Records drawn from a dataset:
★ ★ ★ ★

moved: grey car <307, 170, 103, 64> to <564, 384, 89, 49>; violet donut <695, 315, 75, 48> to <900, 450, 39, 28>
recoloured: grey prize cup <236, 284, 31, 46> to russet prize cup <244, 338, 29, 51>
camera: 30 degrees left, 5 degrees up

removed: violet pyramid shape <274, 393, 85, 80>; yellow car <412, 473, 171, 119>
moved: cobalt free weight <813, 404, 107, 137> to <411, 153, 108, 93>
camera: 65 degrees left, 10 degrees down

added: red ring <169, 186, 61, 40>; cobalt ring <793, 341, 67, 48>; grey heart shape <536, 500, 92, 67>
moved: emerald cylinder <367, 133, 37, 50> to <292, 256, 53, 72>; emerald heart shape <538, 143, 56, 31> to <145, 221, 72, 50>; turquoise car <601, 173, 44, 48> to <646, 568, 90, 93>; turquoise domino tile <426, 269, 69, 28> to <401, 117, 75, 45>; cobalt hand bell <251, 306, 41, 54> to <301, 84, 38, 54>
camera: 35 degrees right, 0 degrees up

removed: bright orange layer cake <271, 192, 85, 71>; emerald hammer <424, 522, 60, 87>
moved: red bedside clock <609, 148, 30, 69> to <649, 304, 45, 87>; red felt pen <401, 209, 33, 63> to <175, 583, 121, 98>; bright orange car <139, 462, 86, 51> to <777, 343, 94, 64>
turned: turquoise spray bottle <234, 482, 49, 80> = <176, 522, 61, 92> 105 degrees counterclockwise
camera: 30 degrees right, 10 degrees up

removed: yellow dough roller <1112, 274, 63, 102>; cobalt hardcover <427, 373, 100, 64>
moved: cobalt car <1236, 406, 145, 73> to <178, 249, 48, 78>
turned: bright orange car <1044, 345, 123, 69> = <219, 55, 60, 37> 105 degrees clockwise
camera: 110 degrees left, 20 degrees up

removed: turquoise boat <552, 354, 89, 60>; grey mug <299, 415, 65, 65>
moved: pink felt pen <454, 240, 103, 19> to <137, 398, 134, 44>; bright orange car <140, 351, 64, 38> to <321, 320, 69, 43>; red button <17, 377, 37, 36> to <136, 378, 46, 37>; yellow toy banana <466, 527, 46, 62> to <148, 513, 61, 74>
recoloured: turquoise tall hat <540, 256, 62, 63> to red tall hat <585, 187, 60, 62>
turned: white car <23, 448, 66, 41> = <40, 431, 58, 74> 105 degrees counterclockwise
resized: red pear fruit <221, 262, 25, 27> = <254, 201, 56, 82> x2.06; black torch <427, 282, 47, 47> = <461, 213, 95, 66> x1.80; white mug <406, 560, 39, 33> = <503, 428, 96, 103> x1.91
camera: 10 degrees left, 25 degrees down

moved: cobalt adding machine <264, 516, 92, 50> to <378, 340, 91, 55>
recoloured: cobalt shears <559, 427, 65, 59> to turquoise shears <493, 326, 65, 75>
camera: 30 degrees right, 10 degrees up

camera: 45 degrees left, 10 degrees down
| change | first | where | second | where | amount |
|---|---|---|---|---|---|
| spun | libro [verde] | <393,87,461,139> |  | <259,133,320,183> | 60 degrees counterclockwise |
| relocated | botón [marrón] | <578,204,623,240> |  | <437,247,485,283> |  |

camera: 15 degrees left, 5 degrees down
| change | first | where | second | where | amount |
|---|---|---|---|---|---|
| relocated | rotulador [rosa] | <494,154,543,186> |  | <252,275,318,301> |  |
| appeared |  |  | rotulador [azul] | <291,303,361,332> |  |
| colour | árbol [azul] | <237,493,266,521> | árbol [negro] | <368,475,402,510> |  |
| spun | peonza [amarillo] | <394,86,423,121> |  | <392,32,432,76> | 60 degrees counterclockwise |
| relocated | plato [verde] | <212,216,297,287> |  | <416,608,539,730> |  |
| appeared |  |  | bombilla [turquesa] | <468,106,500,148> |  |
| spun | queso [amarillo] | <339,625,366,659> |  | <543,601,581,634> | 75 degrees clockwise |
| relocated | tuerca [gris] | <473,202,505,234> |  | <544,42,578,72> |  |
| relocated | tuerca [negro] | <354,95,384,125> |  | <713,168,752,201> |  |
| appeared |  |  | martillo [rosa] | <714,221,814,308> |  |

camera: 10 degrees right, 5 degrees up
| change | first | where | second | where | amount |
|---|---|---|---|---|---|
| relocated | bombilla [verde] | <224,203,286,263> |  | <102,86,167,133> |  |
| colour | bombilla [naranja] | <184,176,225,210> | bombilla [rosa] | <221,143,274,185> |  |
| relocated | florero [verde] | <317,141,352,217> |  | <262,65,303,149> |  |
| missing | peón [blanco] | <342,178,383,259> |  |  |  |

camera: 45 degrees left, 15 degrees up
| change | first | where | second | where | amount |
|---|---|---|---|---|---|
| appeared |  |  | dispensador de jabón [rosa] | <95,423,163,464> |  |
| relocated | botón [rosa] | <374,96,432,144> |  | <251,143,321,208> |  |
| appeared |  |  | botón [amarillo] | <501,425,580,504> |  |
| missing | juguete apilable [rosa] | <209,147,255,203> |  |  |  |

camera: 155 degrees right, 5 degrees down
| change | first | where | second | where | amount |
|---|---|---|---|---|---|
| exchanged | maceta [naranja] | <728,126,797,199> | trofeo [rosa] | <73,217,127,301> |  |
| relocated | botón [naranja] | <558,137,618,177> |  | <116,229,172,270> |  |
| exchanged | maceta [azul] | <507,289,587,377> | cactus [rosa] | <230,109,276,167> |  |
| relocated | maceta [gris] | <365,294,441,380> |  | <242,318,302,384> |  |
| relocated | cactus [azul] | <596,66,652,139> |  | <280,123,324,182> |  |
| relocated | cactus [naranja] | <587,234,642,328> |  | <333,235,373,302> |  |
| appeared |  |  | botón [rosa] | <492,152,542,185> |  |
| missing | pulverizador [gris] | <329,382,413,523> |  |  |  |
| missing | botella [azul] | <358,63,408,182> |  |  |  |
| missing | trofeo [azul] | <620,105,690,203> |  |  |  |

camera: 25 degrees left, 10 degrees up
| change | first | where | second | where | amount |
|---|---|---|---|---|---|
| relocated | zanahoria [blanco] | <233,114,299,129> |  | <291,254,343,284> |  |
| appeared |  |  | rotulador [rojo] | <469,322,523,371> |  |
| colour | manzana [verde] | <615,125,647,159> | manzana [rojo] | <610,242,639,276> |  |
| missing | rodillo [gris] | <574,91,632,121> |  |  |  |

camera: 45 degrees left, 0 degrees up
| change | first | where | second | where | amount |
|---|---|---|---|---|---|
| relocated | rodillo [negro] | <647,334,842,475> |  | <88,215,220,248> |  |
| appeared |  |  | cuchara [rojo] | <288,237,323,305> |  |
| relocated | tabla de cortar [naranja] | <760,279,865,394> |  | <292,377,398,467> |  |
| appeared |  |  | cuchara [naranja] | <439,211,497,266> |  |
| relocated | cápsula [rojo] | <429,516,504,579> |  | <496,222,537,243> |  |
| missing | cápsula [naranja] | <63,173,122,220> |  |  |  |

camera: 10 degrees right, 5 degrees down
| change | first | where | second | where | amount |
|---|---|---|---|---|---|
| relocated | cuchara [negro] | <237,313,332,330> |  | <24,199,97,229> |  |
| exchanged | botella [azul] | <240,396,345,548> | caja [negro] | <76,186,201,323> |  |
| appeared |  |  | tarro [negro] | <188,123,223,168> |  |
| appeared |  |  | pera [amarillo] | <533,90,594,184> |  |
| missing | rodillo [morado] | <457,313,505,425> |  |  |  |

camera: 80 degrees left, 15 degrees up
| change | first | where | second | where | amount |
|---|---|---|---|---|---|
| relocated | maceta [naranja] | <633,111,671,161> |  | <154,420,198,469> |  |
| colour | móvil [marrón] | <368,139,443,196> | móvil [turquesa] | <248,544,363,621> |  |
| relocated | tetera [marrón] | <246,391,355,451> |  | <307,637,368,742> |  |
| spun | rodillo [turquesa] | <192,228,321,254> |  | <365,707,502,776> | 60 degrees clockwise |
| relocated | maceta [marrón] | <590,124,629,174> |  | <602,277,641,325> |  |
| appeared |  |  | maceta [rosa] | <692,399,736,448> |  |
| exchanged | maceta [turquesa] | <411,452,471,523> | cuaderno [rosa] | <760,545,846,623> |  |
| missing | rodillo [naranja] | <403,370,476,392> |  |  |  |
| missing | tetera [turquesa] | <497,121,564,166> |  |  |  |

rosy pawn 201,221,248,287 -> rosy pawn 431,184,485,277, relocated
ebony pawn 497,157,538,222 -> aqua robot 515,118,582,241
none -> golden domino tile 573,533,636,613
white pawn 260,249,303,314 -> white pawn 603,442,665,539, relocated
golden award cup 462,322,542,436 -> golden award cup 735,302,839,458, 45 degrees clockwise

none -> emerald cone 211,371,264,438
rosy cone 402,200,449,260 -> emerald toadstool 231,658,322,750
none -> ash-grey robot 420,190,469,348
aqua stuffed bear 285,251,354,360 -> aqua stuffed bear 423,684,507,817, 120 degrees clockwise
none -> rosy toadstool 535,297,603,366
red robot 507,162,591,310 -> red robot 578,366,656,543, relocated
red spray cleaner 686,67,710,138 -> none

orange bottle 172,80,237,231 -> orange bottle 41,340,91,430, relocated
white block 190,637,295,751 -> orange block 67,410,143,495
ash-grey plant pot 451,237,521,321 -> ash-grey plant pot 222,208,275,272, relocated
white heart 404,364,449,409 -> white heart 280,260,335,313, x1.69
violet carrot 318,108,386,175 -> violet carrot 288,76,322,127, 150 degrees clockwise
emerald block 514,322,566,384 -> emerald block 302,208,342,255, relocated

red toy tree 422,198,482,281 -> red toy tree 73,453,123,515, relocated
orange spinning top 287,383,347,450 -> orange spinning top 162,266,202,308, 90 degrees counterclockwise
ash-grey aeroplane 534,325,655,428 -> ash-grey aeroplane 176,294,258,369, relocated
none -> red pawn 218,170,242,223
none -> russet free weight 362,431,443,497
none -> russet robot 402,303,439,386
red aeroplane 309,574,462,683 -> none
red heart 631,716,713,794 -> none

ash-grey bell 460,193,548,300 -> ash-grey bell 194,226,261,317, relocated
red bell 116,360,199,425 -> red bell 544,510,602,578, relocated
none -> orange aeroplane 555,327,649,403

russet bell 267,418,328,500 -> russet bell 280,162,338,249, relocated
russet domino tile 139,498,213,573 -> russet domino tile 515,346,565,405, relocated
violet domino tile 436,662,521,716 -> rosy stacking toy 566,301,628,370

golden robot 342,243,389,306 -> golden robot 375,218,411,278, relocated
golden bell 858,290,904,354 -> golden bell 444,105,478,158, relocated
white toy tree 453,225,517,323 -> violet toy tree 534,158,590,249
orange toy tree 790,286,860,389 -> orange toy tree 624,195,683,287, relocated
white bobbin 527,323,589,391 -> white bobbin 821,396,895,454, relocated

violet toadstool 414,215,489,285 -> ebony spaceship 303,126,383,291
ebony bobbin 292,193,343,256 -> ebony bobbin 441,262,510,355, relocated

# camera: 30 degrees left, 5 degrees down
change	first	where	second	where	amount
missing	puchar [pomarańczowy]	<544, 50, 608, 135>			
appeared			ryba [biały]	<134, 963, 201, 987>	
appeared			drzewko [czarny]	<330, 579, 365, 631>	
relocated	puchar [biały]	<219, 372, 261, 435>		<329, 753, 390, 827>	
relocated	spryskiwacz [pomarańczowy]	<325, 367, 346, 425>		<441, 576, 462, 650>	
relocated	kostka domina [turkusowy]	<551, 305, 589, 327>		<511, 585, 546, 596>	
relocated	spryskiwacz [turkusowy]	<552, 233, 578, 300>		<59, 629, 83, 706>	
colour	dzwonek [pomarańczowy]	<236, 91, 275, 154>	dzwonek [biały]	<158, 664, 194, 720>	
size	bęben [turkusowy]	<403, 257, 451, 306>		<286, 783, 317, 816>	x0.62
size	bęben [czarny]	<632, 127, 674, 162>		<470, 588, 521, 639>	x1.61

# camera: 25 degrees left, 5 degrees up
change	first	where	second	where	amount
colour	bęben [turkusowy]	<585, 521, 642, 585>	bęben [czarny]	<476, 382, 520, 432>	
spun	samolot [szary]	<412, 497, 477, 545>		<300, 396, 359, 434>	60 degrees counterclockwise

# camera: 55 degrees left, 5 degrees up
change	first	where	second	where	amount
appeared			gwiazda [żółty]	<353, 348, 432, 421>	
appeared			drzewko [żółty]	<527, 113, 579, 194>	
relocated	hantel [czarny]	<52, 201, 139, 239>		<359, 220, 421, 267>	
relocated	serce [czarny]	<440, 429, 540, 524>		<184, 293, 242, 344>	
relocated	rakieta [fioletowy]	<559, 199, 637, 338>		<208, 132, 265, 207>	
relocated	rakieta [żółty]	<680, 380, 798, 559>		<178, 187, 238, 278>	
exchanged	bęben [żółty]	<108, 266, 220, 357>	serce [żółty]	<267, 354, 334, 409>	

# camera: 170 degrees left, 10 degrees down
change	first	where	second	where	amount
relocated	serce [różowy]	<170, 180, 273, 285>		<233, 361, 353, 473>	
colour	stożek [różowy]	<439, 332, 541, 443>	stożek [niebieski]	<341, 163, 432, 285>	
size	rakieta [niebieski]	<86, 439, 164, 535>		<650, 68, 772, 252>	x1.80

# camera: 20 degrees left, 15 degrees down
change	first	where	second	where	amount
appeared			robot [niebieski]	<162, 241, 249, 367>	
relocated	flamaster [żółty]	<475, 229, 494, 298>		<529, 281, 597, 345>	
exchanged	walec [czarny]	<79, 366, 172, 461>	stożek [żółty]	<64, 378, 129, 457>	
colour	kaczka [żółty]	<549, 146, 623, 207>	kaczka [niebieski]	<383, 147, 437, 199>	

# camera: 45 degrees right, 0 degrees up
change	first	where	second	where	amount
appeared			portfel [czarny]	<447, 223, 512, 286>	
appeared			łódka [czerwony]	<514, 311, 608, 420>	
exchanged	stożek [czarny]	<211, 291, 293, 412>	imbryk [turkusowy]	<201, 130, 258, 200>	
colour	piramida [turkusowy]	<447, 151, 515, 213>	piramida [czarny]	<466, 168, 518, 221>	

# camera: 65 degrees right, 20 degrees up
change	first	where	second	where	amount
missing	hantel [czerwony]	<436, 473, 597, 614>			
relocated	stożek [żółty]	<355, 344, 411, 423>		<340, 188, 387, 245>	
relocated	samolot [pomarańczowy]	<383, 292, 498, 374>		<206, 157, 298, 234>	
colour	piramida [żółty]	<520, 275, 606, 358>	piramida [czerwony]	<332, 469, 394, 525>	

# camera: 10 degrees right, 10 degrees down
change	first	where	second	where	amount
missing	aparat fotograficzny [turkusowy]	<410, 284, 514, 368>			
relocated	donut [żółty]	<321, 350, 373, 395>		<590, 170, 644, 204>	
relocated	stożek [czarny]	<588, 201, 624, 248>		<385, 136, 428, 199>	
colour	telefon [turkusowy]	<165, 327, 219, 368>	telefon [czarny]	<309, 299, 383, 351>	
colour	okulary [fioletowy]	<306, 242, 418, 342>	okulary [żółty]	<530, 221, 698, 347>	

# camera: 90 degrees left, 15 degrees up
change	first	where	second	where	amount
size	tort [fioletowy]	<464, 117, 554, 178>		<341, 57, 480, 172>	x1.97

★ ★ ★ ★

EXERCISE DETAILS>
In the entries above, one line contains "753, 390, 827>" and another contains "664, 194, 720>". Reproduce exactly those two lines and the lines between them, nothing else.

YOUR RESPONSE>
relocated	puchar [biały]	<219, 372, 261, 435>		<329, 753, 390, 827>	
relocated	spryskiwacz [pomarańczowy]	<325, 367, 346, 425>		<441, 576, 462, 650>	
relocated	kostka domina [turkusowy]	<551, 305, 589, 327>		<511, 585, 546, 596>	
relocated	spryskiwacz [turkusowy]	<552, 233, 578, 300>		<59, 629, 83, 706>	
colour	dzwonek [pomarańczowy]	<236, 91, 275, 154>	dzwonek [biały]	<158, 664, 194, 720>	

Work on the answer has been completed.